→ YOUR TASK
An exact copy of every entry is needed, without any of the pictures.

→ Object state comparisons
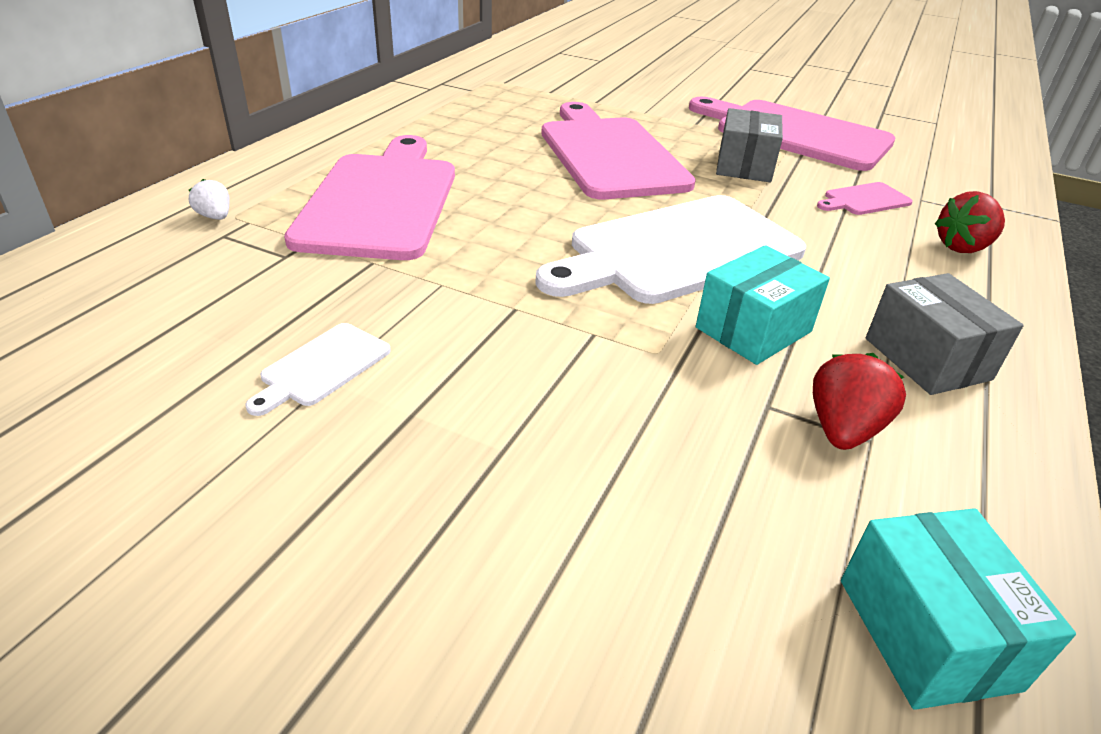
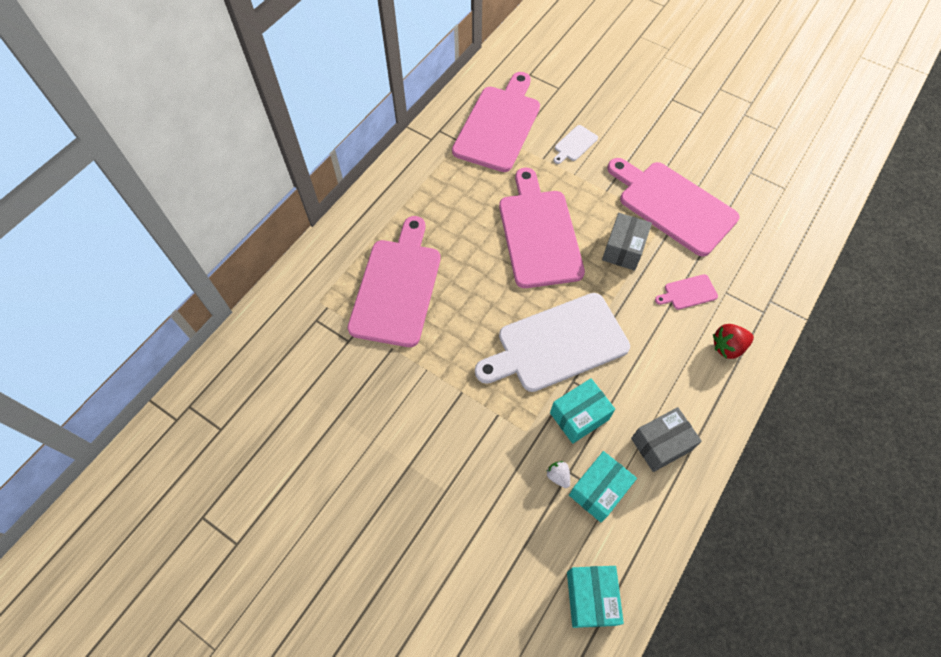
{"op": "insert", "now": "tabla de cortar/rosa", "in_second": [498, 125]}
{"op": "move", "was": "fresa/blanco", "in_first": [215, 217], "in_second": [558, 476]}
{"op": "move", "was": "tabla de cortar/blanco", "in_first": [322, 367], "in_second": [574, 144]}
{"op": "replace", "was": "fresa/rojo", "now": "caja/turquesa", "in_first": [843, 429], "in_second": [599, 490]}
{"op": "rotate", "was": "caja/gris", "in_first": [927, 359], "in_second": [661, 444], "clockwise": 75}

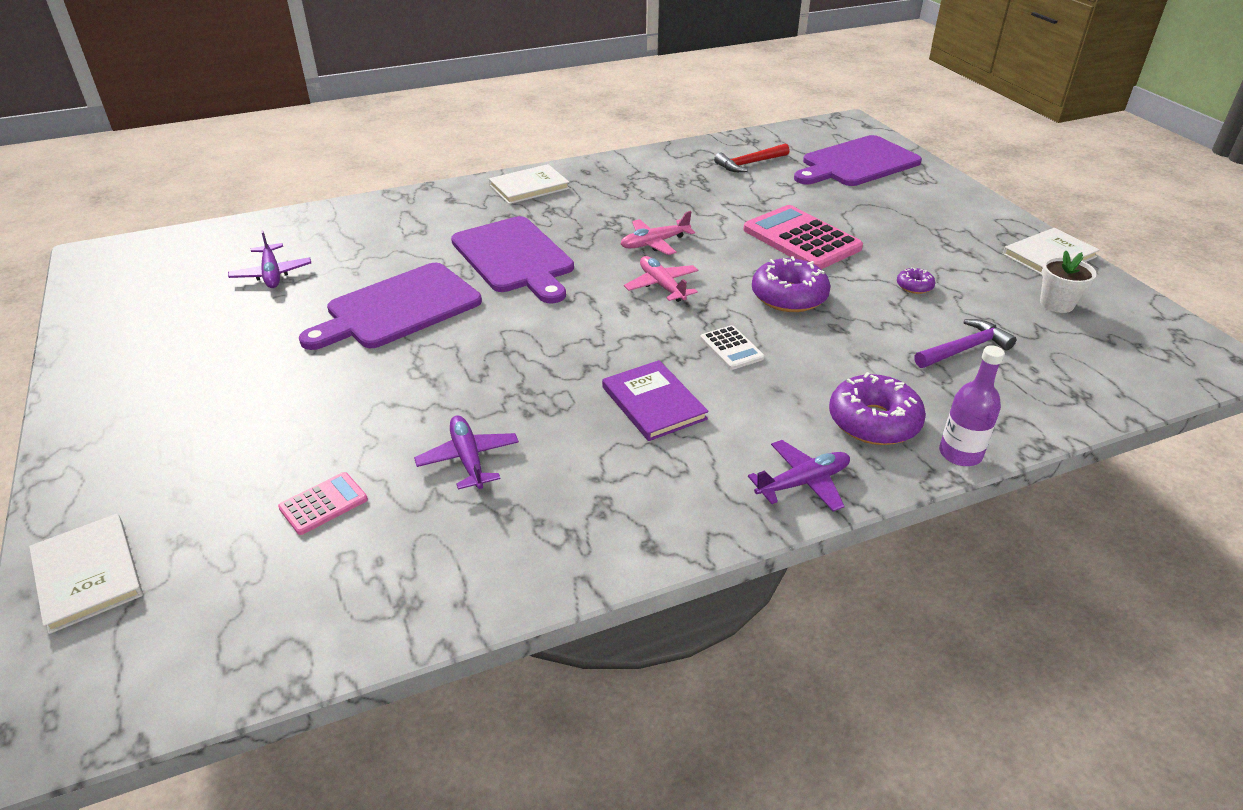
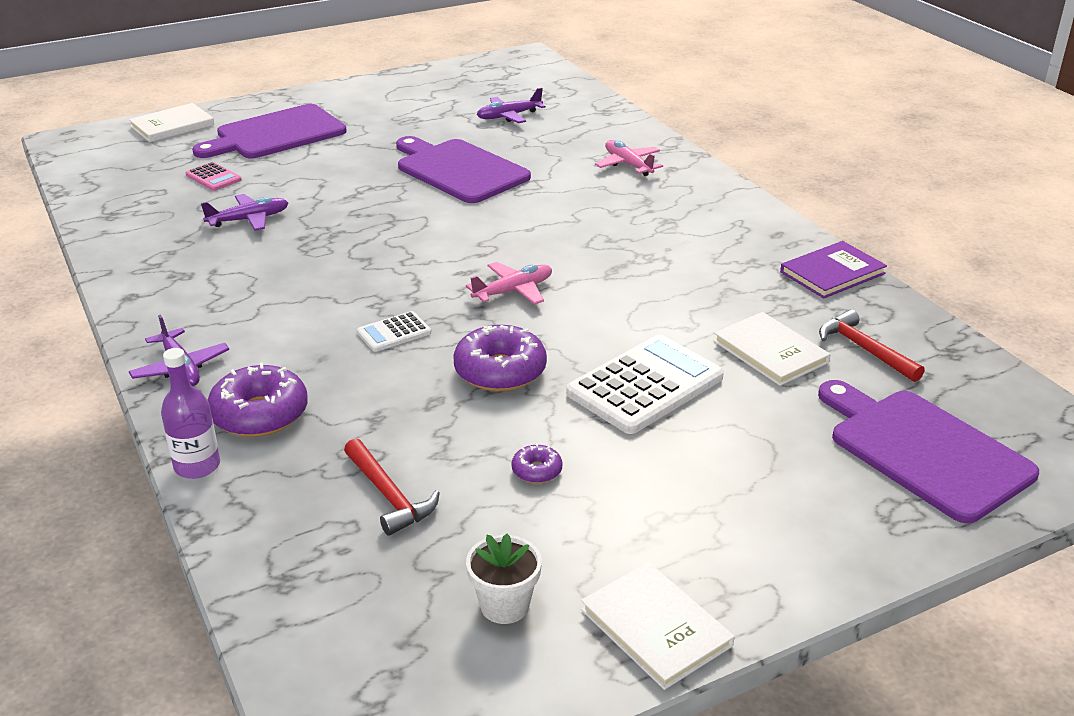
{"op": "move", "was": "tabla de cortar/morado", "in_first": [514, 257], "in_second": [276, 134]}
{"op": "recolor", "was": "martillo/morado", "now": "martillo/rojo", "in_first": [964, 349], "in_second": [389, 496]}
{"op": "recolor", "was": "calculadora/rosa", "now": "calculadora/blanco", "in_first": [801, 239], "in_second": [645, 385]}
{"op": "move", "was": "avión/rosa", "in_first": [654, 243], "in_second": [628, 165]}
{"op": "move", "was": "libro/blanco", "in_first": [529, 187], "in_second": [770, 352]}
{"op": "move", "was": "libro/morado", "in_first": [653, 403], "in_second": [832, 273]}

→ RESULT BELOW
{"op": "insert", "now": "tabla de cortar/rosa", "in_second": [498, 125]}
{"op": "move", "was": "fresa/blanco", "in_first": [215, 217], "in_second": [558, 476]}
{"op": "move", "was": "tabla de cortar/blanco", "in_first": [322, 367], "in_second": [574, 144]}
{"op": "replace", "was": "fresa/rojo", "now": "caja/turquesa", "in_first": [843, 429], "in_second": [599, 490]}
{"op": "rotate", "was": "caja/gris", "in_first": [927, 359], "in_second": [661, 444], "clockwise": 75}

{"op": "move", "was": "tabla de cortar/morado", "in_first": [514, 257], "in_second": [276, 134]}
{"op": "recolor", "was": "martillo/morado", "now": "martillo/rojo", "in_first": [964, 349], "in_second": [389, 496]}
{"op": "recolor", "was": "calculadora/rosa", "now": "calculadora/blanco", "in_first": [801, 239], "in_second": [645, 385]}
{"op": "move", "was": "avión/rosa", "in_first": [654, 243], "in_second": [628, 165]}
{"op": "move", "was": "libro/blanco", "in_first": [529, 187], "in_second": [770, 352]}
{"op": "move", "was": "libro/morado", "in_first": [653, 403], "in_second": [832, 273]}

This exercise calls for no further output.